** Source information follows **

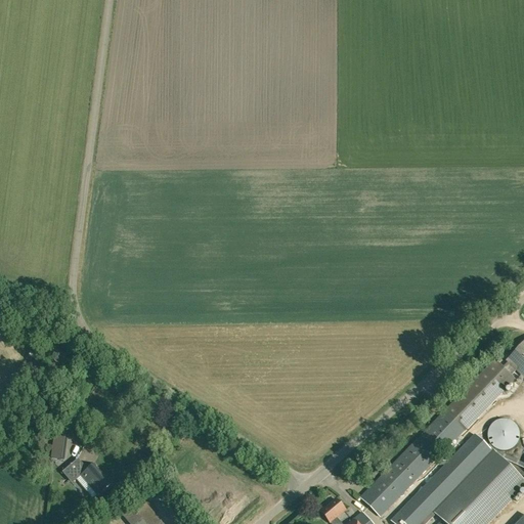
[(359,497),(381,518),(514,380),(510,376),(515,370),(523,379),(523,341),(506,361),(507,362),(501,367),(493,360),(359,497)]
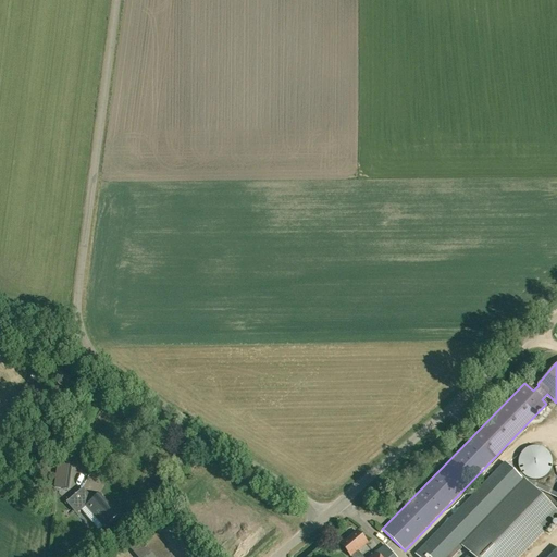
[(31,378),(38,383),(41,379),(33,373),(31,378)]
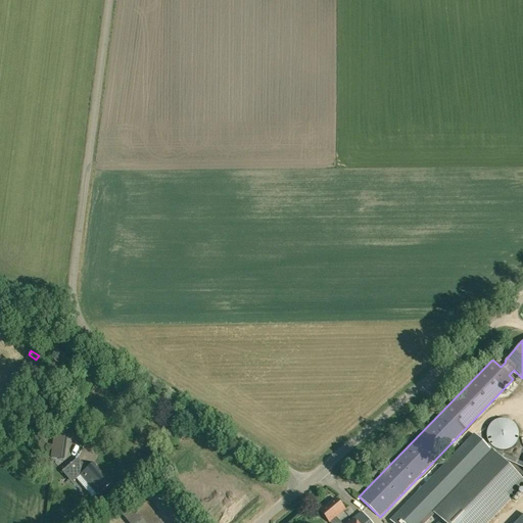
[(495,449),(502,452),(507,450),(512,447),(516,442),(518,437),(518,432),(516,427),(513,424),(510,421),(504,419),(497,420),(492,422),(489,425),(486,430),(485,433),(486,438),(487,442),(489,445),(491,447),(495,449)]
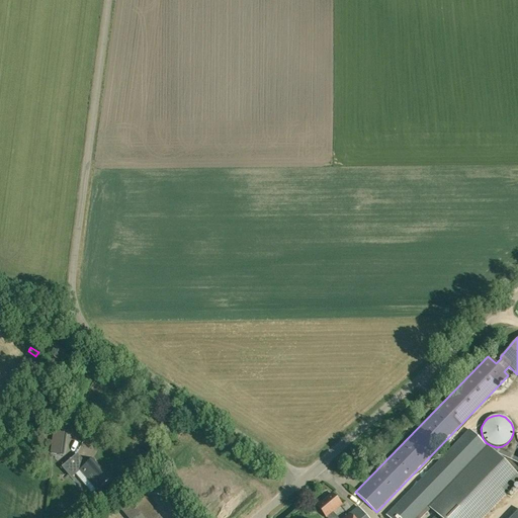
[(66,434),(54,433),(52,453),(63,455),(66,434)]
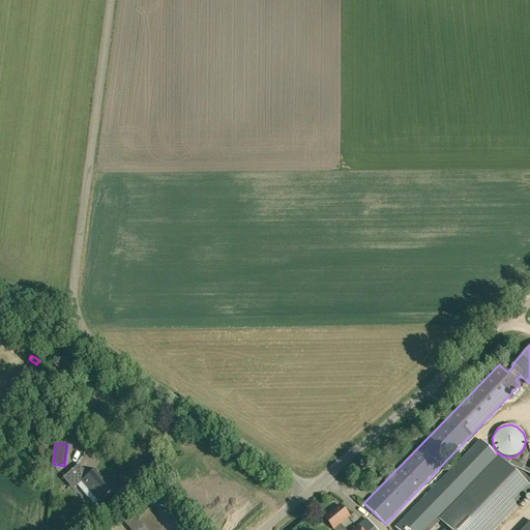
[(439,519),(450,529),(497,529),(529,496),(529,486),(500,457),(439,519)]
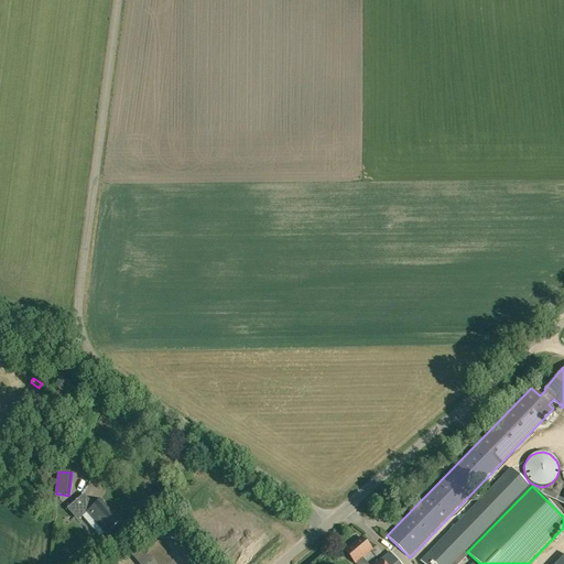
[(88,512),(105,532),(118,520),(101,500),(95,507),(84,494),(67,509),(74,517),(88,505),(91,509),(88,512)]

** End of Source information **

* [Requirement]:
Restate each entry word for word, please, but drop any images it holds.

* [Answer space]:
[(359,497),(381,518),(514,380),(510,376),(515,370),(523,379),(523,341),(506,361),(507,362),(501,367),(493,360),(359,497)]
[(31,378),(38,383),(41,379),(33,373),(31,378)]
[(495,449),(502,452),(507,450),(512,447),(516,442),(518,437),(518,432),(516,427),(513,424),(510,421),(504,419),(497,420),(492,422),(489,425),(486,430),(485,433),(486,438),(487,442),(489,445),(491,447),(495,449)]
[(66,434),(54,433),(52,453),(63,455),(66,434)]
[(439,519),(450,529),(497,529),(529,496),(529,486),(500,457),(439,519)]
[(88,512),(105,532),(118,520),(101,500),(95,507),(84,494),(67,509),(74,517),(88,505),(91,509),(88,512)]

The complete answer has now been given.